**Work task**. Print the line containing "none -> yellow watering can [427,565,539,692]" and every line after it exactly as written, through the end of the records.

**Colored object listings**.
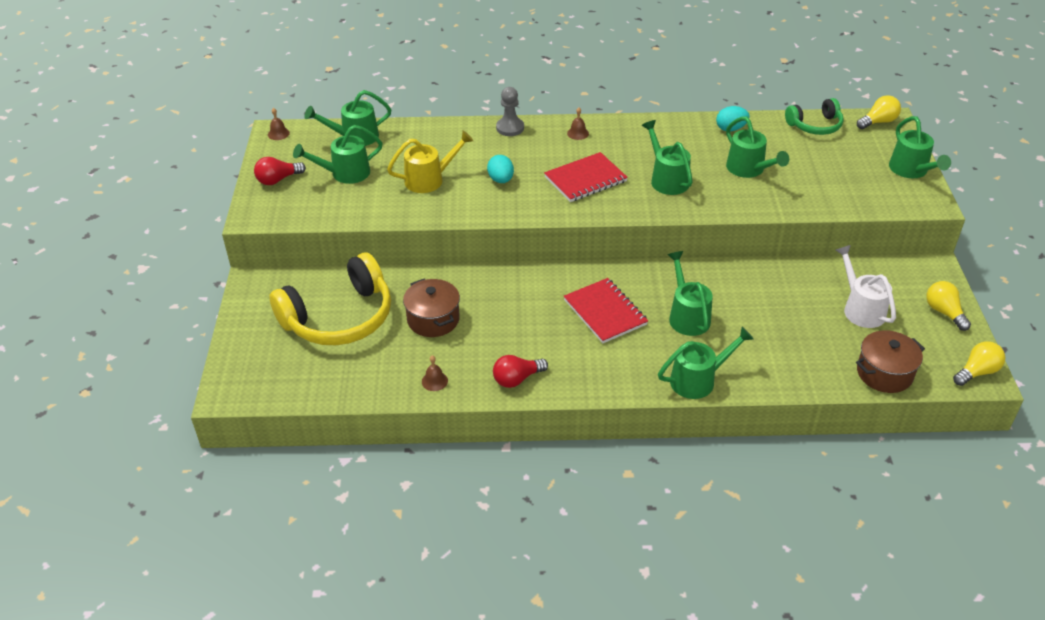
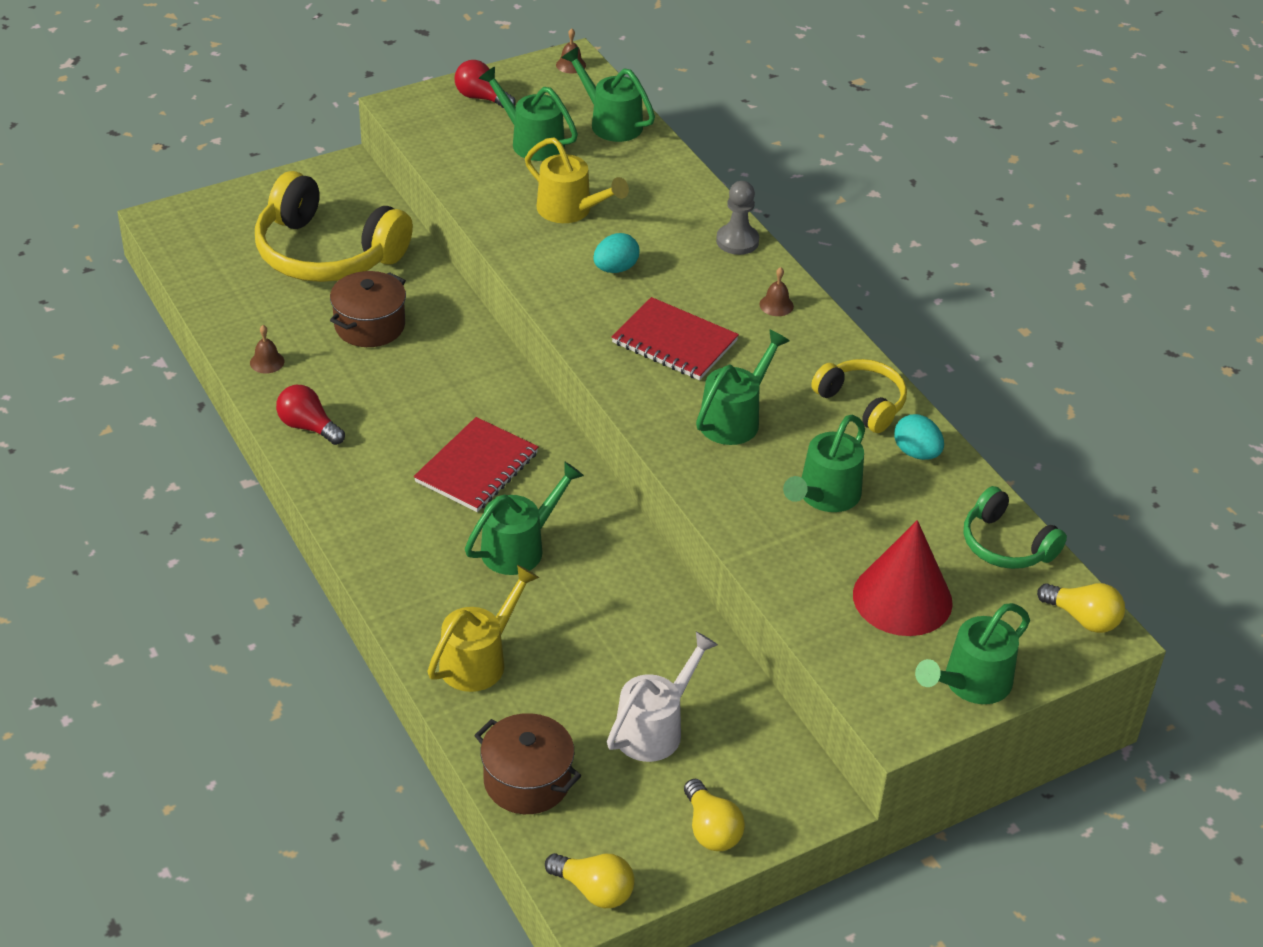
camera: 60 degrees right, 0 degrees up
green watering can [658,327,754,399] -> none
yellow light bulb [926,281,971,331] -> yellow light bulb turned 120 degrees clockwise [684,779,745,851]
none -> yellow watering can [427,565,539,692]
none -> yellow headphones [811,359,907,433]
none -> red cone [853,520,953,636]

**Task output**.
none -> yellow watering can [427,565,539,692]
none -> yellow headphones [811,359,907,433]
none -> red cone [853,520,953,636]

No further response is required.